— Exercise objective —
Pull out every line of the data below that contains the string "kern". Uppercase and lowercase letters count as different.

— Data shown —
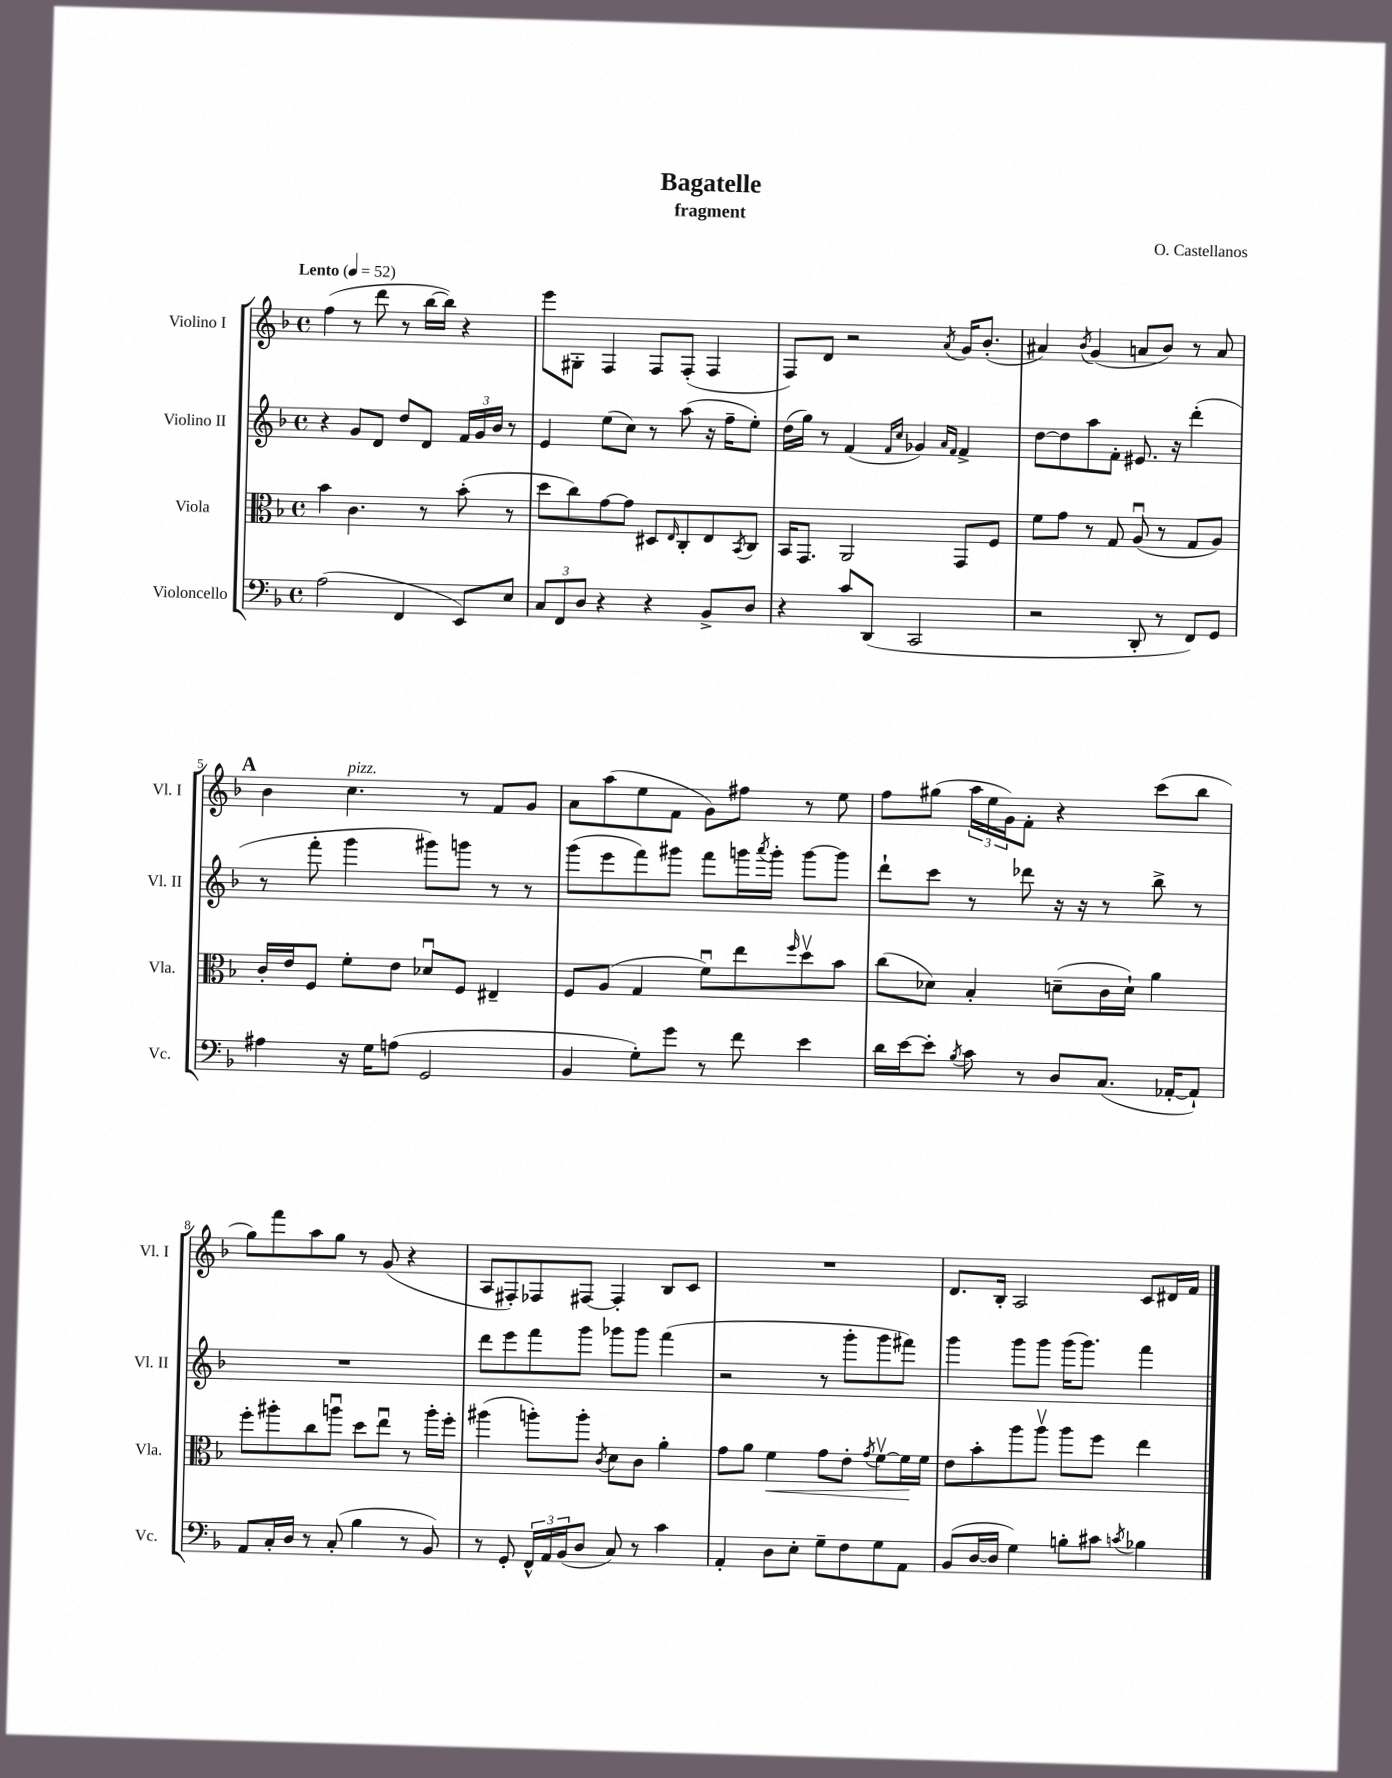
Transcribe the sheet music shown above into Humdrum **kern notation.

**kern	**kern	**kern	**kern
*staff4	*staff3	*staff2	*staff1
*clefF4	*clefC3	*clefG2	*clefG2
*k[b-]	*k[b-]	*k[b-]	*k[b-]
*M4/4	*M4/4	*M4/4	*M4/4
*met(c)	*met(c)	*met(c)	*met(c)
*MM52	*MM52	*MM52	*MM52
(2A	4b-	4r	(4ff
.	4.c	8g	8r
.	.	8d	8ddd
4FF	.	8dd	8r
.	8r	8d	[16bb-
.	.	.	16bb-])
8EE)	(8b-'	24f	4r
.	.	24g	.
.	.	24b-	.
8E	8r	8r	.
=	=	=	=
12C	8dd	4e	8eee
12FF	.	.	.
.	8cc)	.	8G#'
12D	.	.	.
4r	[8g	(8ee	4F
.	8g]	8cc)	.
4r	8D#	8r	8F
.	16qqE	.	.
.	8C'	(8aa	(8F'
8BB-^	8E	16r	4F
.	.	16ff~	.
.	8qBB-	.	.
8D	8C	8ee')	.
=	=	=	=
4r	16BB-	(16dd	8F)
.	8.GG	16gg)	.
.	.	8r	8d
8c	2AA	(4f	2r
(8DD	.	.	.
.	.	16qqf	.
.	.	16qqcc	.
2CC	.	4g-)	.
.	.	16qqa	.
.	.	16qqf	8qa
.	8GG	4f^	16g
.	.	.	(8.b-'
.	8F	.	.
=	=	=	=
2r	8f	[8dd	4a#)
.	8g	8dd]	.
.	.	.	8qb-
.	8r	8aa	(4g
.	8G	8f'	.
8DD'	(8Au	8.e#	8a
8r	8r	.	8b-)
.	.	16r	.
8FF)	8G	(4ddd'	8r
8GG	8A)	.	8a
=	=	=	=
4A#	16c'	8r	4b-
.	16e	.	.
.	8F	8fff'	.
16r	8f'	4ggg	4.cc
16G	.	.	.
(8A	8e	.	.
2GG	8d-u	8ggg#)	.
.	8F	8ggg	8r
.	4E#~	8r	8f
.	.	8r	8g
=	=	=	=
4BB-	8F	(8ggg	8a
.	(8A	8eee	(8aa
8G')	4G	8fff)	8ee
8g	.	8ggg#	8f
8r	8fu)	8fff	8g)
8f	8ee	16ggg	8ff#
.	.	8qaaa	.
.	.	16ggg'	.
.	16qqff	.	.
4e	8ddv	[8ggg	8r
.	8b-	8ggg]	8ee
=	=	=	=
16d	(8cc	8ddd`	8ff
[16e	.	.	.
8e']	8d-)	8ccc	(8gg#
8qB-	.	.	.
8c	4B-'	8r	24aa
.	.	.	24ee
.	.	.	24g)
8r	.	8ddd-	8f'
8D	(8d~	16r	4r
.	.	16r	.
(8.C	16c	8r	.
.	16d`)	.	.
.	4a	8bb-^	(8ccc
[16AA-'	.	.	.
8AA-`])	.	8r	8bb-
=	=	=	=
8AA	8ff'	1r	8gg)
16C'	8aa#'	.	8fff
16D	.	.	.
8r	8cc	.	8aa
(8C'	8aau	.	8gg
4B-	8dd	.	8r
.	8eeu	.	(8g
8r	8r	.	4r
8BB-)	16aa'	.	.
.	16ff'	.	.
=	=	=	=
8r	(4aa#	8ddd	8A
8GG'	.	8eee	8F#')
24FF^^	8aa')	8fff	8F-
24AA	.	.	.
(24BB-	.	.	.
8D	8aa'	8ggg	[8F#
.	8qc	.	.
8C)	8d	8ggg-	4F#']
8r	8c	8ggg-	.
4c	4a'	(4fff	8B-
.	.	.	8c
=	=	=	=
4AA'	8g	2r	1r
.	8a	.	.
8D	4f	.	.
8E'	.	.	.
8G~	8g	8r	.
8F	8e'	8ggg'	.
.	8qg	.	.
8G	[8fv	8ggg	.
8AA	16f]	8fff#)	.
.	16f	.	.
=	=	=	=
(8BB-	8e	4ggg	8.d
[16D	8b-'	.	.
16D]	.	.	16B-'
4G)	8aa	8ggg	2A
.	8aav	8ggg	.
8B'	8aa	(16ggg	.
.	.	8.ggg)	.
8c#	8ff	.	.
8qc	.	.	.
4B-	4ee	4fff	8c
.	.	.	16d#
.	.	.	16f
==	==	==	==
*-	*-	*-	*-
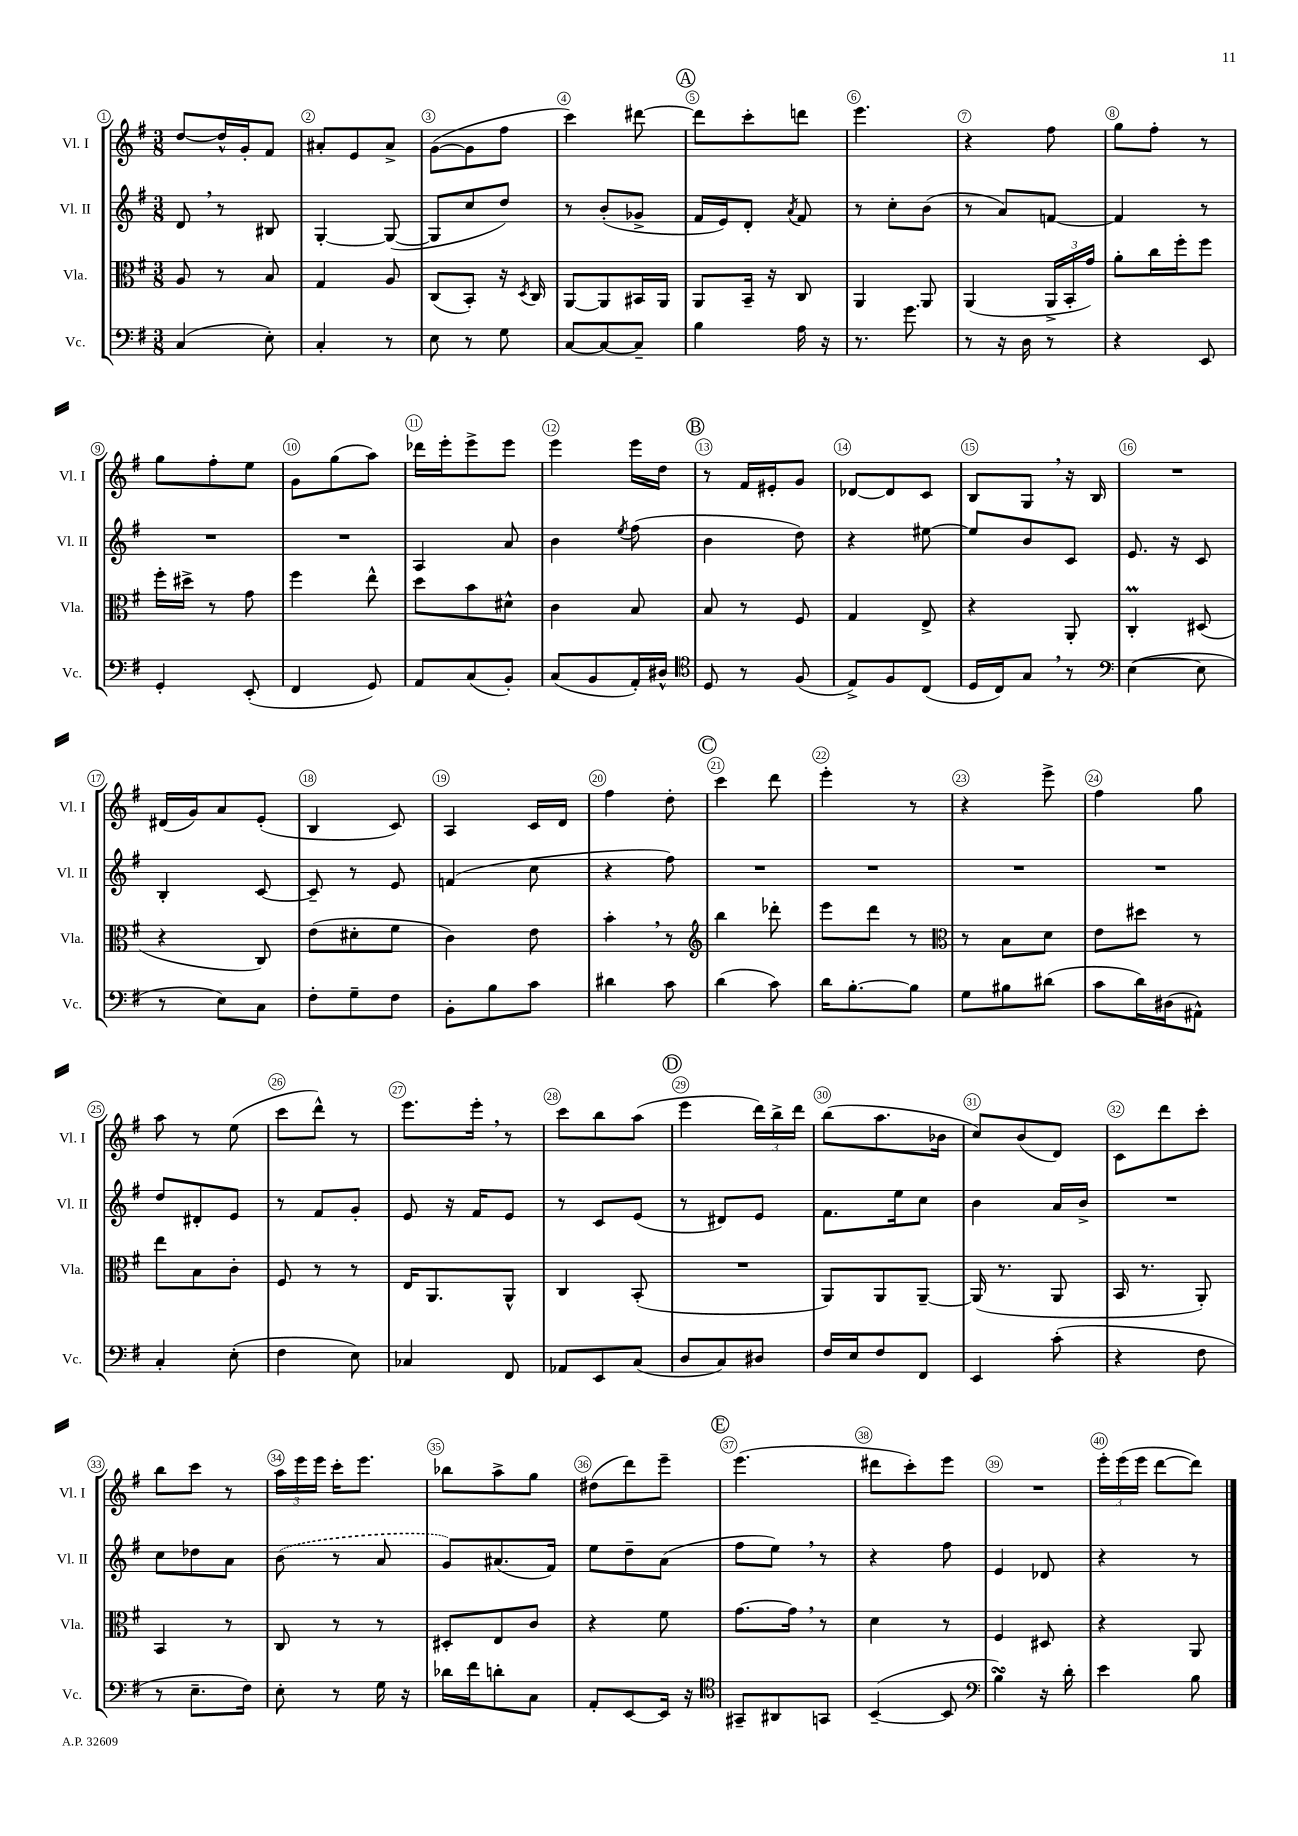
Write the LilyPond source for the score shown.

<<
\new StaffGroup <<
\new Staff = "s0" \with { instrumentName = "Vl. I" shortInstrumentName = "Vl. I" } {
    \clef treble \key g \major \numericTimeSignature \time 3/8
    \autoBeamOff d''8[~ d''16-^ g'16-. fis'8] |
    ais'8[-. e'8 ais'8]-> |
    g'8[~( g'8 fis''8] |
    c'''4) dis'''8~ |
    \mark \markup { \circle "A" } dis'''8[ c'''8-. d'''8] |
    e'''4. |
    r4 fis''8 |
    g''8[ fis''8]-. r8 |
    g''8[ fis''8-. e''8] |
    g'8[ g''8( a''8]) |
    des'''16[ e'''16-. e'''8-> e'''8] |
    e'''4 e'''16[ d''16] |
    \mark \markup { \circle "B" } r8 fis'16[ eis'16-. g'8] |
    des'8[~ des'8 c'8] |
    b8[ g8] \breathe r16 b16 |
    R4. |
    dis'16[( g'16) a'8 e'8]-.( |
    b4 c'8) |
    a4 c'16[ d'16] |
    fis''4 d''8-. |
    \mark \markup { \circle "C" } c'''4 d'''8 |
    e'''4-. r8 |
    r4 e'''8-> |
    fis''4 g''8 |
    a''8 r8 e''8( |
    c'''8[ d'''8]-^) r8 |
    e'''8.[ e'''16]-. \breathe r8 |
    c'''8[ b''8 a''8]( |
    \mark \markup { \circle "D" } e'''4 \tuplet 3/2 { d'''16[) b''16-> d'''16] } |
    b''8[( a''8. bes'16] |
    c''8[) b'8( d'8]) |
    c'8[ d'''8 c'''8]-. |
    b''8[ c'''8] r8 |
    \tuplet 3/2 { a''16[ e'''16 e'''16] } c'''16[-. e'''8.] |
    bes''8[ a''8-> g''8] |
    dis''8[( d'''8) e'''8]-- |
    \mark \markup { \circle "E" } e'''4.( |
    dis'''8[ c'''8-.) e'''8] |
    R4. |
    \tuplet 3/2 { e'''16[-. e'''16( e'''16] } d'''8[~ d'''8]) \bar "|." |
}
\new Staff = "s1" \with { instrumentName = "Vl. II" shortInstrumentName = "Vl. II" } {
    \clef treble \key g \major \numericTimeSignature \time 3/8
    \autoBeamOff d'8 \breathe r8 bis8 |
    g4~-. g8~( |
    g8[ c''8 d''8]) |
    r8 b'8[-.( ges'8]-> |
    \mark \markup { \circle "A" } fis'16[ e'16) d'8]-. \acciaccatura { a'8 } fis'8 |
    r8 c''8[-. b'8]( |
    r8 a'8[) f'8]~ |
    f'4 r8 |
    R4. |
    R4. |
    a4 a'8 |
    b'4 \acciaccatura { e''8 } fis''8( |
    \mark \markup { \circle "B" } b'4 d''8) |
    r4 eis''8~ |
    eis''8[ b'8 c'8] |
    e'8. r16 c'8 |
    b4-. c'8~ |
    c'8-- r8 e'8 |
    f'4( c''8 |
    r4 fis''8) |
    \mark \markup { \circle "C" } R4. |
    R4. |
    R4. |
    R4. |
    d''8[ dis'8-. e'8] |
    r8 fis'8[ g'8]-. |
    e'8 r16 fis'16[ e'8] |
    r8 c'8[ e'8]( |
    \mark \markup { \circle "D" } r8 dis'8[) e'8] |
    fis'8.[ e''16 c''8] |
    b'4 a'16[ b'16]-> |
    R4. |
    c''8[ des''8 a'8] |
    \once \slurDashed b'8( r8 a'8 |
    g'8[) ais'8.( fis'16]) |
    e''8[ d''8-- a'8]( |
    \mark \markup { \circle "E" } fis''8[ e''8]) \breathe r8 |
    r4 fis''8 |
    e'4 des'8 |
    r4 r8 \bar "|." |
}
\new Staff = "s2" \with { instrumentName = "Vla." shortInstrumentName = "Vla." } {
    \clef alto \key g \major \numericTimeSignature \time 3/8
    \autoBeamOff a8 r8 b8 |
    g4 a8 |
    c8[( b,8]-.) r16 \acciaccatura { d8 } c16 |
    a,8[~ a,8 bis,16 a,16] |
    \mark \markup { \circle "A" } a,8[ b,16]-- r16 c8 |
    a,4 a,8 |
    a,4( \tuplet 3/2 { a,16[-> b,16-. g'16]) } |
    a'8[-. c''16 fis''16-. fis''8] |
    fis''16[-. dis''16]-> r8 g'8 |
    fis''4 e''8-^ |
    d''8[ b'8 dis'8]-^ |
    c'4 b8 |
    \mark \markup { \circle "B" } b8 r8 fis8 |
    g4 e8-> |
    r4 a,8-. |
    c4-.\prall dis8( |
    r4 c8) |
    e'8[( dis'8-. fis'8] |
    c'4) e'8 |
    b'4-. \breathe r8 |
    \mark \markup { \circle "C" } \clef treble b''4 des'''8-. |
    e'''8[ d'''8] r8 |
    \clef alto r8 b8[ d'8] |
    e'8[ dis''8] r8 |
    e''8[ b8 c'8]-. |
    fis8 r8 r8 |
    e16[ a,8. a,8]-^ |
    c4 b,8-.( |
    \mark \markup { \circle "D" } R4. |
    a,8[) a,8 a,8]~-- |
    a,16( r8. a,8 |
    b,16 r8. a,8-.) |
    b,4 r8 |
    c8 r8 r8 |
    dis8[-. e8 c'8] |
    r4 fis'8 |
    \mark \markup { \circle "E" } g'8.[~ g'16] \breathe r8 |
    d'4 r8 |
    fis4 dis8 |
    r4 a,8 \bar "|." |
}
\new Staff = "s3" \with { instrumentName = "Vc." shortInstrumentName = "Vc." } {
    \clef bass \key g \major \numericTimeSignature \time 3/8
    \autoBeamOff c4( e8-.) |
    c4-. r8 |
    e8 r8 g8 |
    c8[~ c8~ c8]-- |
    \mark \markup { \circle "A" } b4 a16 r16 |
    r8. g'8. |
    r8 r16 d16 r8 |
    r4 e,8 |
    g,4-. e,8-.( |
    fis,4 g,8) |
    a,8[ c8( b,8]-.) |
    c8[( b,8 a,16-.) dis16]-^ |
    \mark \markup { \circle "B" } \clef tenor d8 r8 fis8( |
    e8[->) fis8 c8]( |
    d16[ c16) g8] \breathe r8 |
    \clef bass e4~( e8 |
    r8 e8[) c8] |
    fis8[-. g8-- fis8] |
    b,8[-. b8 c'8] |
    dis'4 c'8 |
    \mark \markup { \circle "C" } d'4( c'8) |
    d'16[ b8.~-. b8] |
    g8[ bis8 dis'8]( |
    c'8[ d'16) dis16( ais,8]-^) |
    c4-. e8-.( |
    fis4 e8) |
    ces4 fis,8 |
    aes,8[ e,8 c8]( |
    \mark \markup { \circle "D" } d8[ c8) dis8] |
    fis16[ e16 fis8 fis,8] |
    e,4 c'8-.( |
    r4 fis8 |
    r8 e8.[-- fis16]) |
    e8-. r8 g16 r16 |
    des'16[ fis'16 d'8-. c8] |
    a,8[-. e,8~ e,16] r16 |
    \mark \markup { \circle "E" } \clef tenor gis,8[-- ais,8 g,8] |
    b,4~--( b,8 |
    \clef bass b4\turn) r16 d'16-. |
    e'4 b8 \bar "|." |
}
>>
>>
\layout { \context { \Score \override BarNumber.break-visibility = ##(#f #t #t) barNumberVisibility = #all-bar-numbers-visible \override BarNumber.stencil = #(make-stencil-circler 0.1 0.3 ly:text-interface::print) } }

— Task answer —
Transcribe the sheet music shown above into Humdrum **kern notation.
**kern	**kern	**kern	**kern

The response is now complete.